DIRECTIONS: From the records below, state how many lines include the word "black", giving only that number.

[Records from a collection]
⟨
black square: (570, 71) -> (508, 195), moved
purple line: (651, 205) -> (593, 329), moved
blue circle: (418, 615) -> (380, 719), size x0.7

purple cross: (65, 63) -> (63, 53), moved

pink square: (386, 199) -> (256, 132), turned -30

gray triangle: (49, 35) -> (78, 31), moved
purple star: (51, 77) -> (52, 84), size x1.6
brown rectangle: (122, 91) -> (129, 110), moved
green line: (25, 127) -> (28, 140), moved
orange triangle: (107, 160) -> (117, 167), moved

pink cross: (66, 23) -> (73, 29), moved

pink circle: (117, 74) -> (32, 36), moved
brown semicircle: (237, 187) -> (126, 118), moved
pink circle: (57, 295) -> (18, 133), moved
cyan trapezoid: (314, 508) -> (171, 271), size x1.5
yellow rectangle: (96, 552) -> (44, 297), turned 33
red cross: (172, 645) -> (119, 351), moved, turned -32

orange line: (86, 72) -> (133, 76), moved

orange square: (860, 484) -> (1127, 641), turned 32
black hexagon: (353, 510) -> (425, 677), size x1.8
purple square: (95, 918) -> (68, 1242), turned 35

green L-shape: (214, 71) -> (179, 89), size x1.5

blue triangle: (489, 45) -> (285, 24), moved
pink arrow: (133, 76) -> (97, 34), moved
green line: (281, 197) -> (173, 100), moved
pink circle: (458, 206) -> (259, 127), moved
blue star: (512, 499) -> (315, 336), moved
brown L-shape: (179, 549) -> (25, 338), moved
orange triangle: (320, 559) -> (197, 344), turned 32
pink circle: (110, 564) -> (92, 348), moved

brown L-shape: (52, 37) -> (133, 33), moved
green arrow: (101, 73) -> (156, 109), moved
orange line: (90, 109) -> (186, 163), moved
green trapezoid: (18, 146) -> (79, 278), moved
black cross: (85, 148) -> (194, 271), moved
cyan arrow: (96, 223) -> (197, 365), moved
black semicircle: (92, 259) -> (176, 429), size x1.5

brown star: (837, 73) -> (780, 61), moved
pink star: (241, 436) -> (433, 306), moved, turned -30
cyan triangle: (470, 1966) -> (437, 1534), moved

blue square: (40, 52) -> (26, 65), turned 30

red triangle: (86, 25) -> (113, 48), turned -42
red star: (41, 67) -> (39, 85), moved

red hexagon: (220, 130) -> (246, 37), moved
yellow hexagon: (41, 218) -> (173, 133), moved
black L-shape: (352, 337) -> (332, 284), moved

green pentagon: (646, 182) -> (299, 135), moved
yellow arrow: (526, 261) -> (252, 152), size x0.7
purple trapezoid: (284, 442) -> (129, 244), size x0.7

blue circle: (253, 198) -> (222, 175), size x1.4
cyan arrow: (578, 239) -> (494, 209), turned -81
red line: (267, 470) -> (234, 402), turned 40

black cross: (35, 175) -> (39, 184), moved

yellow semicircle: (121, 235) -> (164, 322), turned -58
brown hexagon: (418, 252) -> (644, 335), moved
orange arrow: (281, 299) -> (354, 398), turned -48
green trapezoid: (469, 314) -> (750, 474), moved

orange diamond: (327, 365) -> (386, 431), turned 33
⟩
SOLUTION TO THIS PROBLEM: 6